TASK DIRECTIONS:
Begin at the line below that has "change=move; old=yellow_domimax; first_place=112,89,156,134;" and stop after the line that has "camera_right=-40 camera_up=10". Please restate only those lines, word for word.
╭─ EXCERPTED DATA
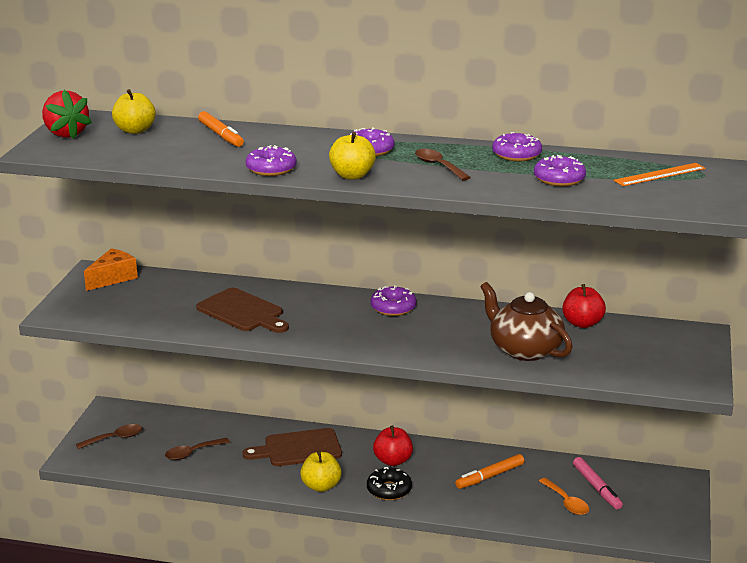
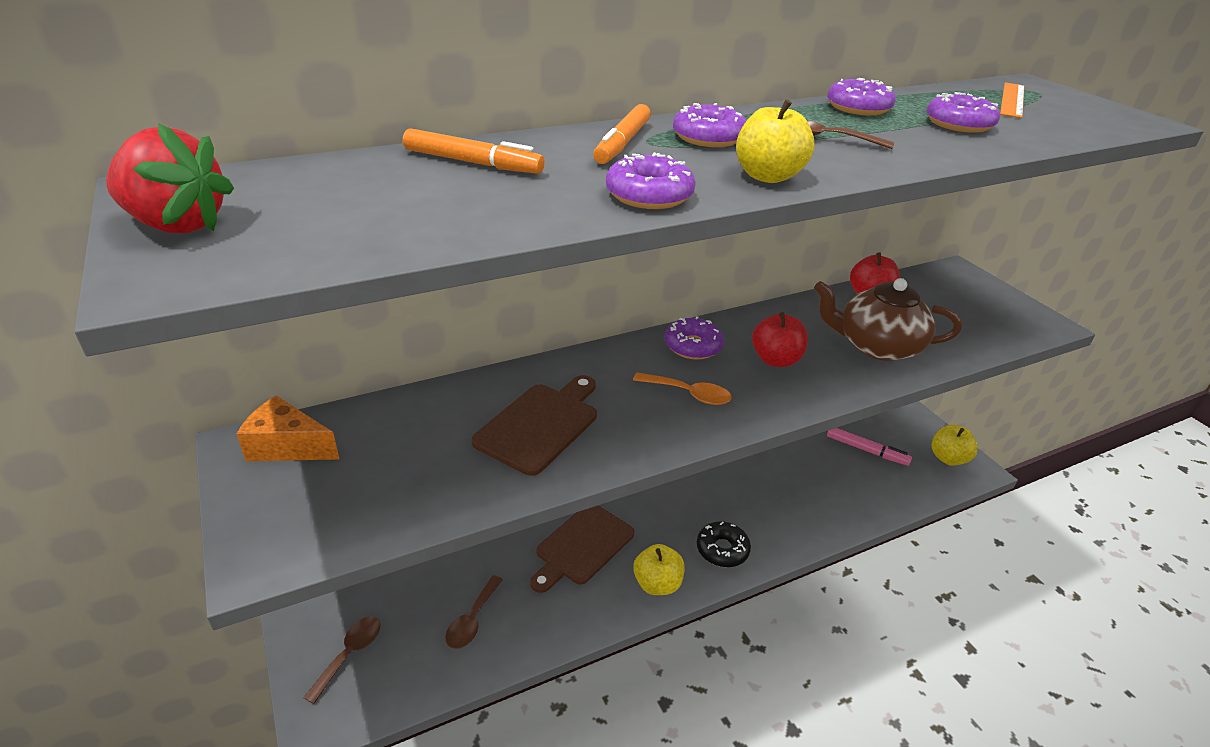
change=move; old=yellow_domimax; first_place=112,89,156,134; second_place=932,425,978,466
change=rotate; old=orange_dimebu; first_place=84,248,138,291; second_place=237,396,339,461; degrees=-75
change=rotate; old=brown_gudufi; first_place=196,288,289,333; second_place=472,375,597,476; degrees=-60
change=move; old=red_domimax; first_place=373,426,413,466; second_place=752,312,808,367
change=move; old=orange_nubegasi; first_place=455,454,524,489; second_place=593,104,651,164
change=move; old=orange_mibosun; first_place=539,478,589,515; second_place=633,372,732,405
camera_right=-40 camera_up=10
╰─
╭─ EXCERPTED DATA
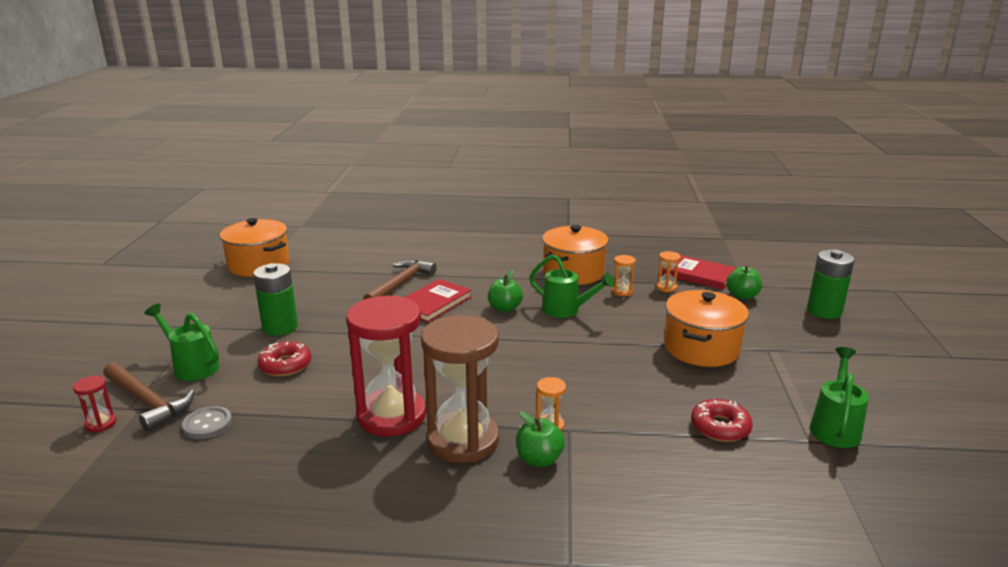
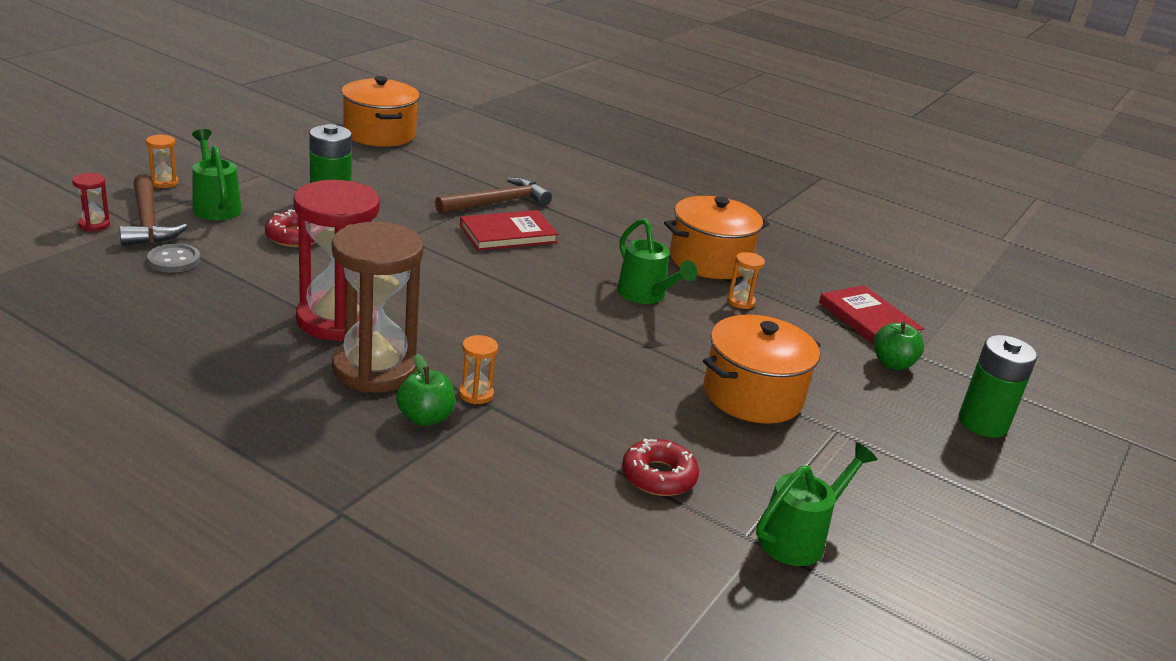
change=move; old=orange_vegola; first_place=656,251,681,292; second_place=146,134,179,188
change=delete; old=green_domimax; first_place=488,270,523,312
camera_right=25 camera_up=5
╰─
RESULT OF THIS EXERCISE:
change=move; old=yellow_domimax; first_place=112,89,156,134; second_place=932,425,978,466
change=rotate; old=orange_dimebu; first_place=84,248,138,291; second_place=237,396,339,461; degrees=-75
change=rotate; old=brown_gudufi; first_place=196,288,289,333; second_place=472,375,597,476; degrees=-60
change=move; old=red_domimax; first_place=373,426,413,466; second_place=752,312,808,367
change=move; old=orange_nubegasi; first_place=455,454,524,489; second_place=593,104,651,164
change=move; old=orange_mibosun; first_place=539,478,589,515; second_place=633,372,732,405
camera_right=-40 camera_up=10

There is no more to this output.